# Records provided:
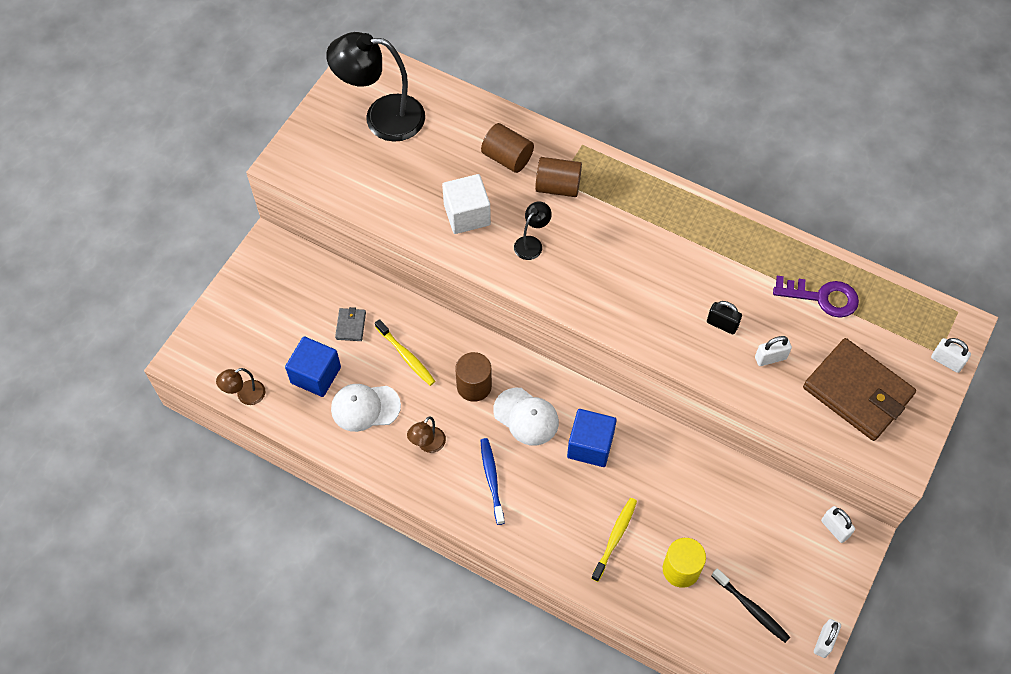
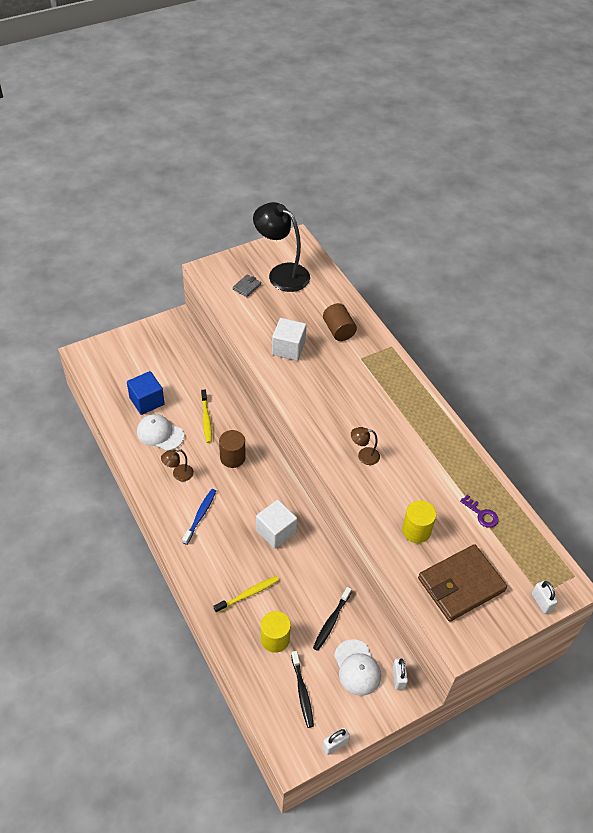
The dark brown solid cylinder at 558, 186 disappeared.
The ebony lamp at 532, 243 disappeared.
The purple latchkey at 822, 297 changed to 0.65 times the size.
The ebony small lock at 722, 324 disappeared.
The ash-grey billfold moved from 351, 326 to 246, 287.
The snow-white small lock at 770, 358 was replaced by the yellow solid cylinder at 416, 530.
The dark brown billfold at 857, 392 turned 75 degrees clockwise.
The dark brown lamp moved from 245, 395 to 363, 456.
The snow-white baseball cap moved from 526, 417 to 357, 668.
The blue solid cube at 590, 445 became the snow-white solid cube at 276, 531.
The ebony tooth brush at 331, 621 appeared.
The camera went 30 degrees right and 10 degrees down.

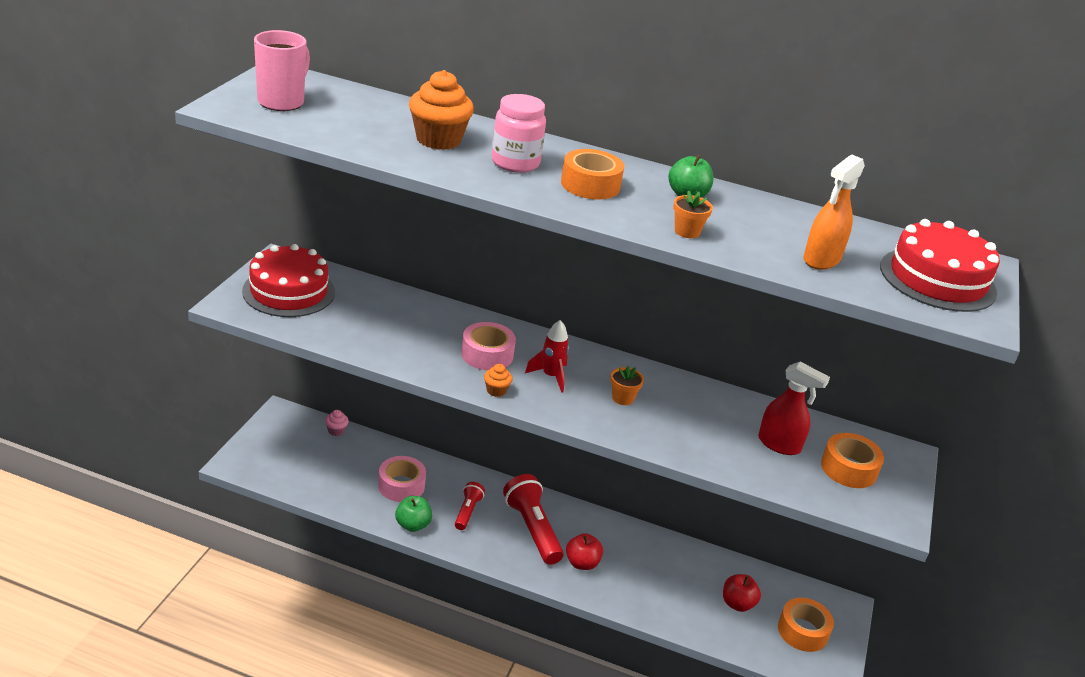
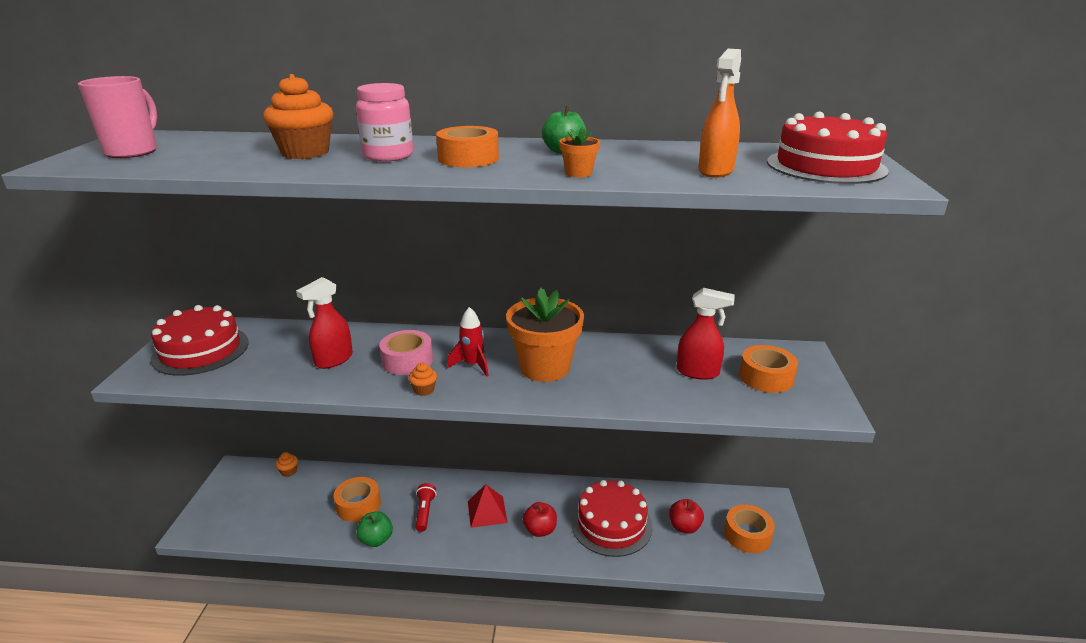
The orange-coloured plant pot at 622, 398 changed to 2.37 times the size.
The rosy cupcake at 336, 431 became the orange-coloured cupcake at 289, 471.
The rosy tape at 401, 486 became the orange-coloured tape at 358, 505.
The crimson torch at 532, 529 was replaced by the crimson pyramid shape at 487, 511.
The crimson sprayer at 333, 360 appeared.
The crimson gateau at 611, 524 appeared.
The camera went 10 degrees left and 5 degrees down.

# Work task:
From the opening line of the entries above to the line that holds "The ebony tooth brush at 331, 621 appeared.", inclusive, reproduce each line exactly and omit any picture.

# Response:
The dark brown solid cylinder at 558, 186 disappeared.
The ebony lamp at 532, 243 disappeared.
The purple latchkey at 822, 297 changed to 0.65 times the size.
The ebony small lock at 722, 324 disappeared.
The ash-grey billfold moved from 351, 326 to 246, 287.
The snow-white small lock at 770, 358 was replaced by the yellow solid cylinder at 416, 530.
The dark brown billfold at 857, 392 turned 75 degrees clockwise.
The dark brown lamp moved from 245, 395 to 363, 456.
The snow-white baseball cap moved from 526, 417 to 357, 668.
The blue solid cube at 590, 445 became the snow-white solid cube at 276, 531.
The ebony tooth brush at 331, 621 appeared.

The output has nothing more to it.